* [What is being asked]: Please copy exactly the part of the records below that opens with the line containing "blue camera: 5 -> 8" and closes with the line containing "blue spoon: 5 -> 8", leaving out any pictures.

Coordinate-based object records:
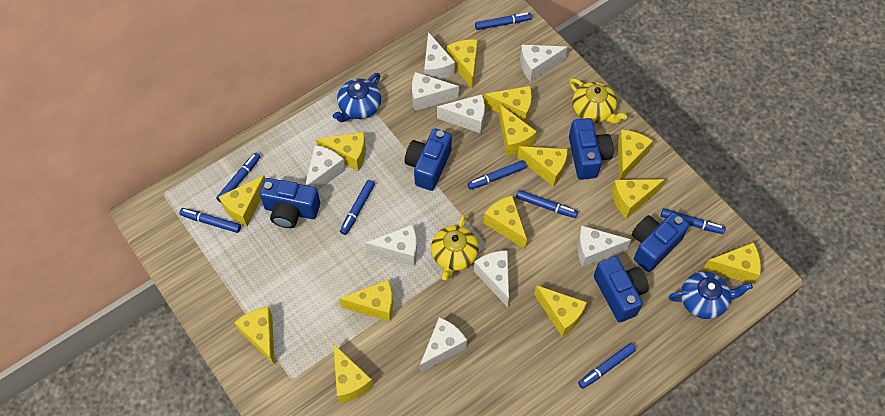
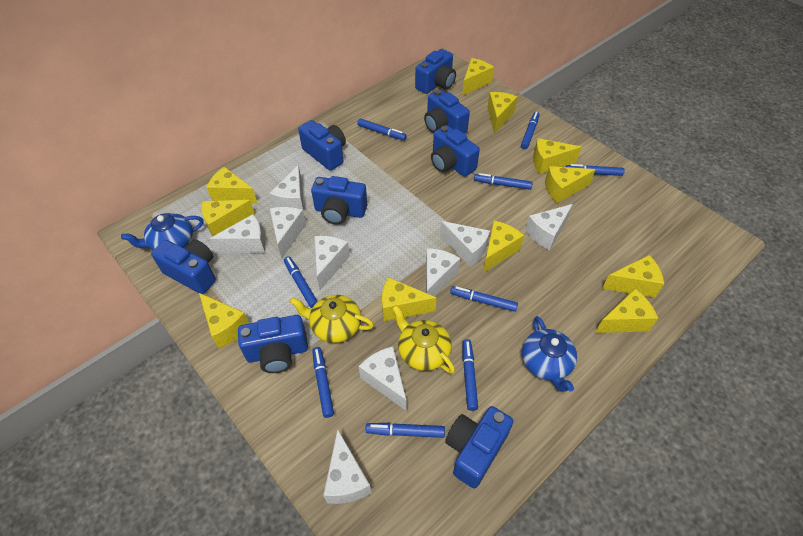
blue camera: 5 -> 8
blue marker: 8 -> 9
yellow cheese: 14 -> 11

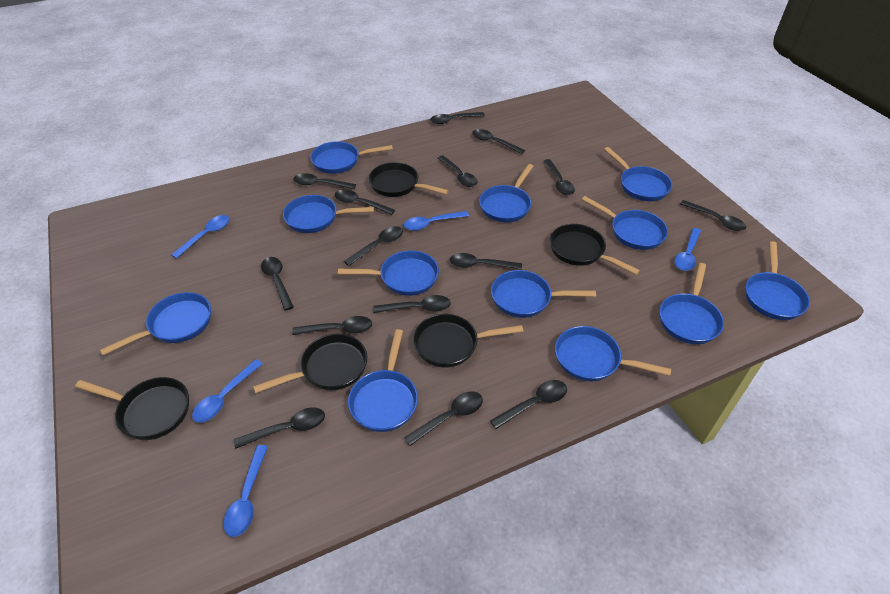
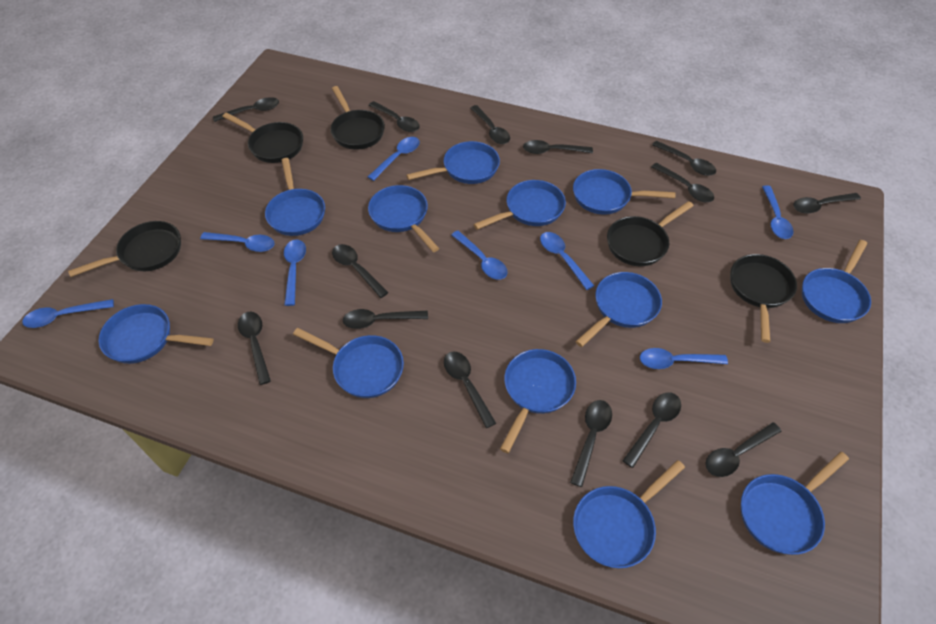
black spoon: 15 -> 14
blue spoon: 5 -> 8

==

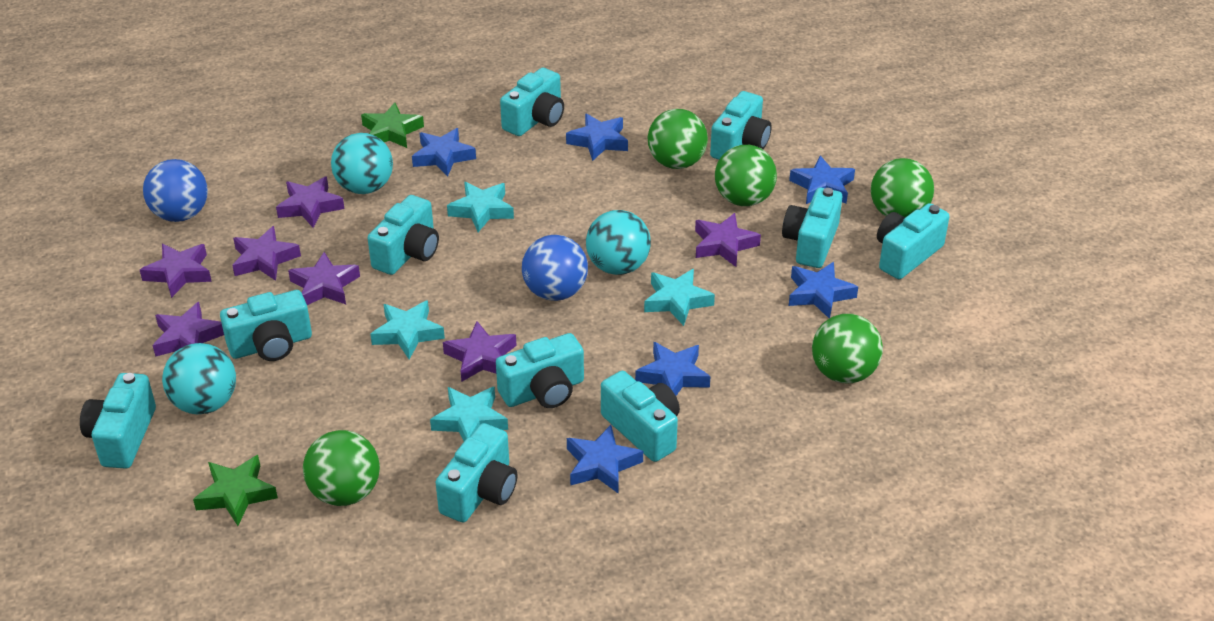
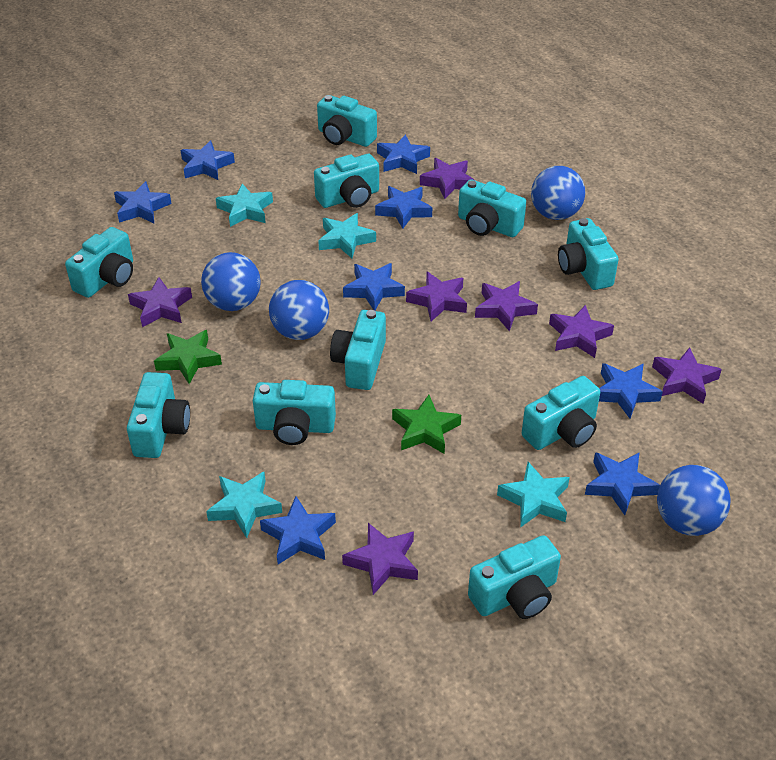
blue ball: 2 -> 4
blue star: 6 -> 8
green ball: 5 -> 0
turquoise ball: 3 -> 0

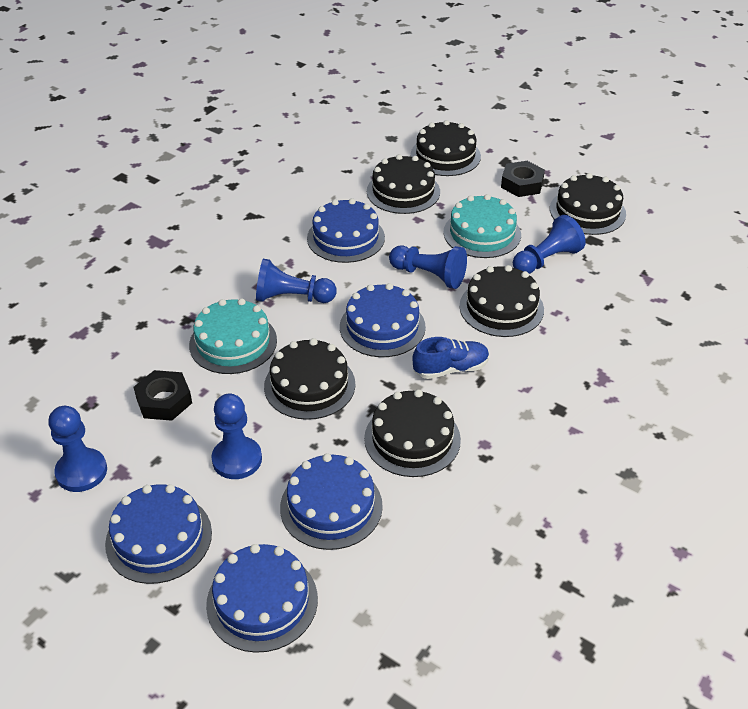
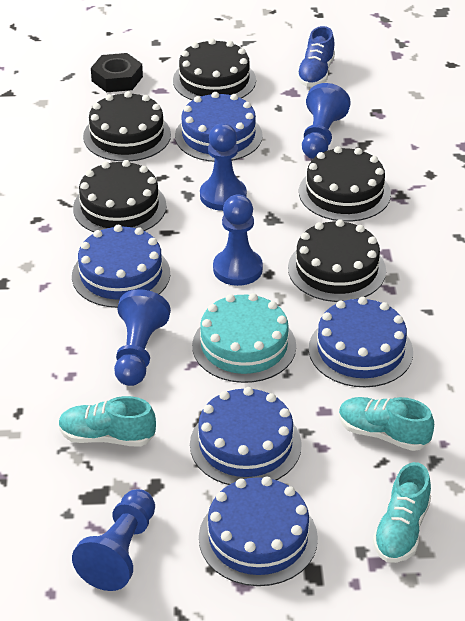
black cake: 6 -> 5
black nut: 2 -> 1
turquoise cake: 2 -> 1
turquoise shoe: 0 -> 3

* [Task result]:
blue camera: 5 -> 8
blue marker: 8 -> 9
yellow cheese: 14 -> 11

black spoon: 15 -> 14
blue spoon: 5 -> 8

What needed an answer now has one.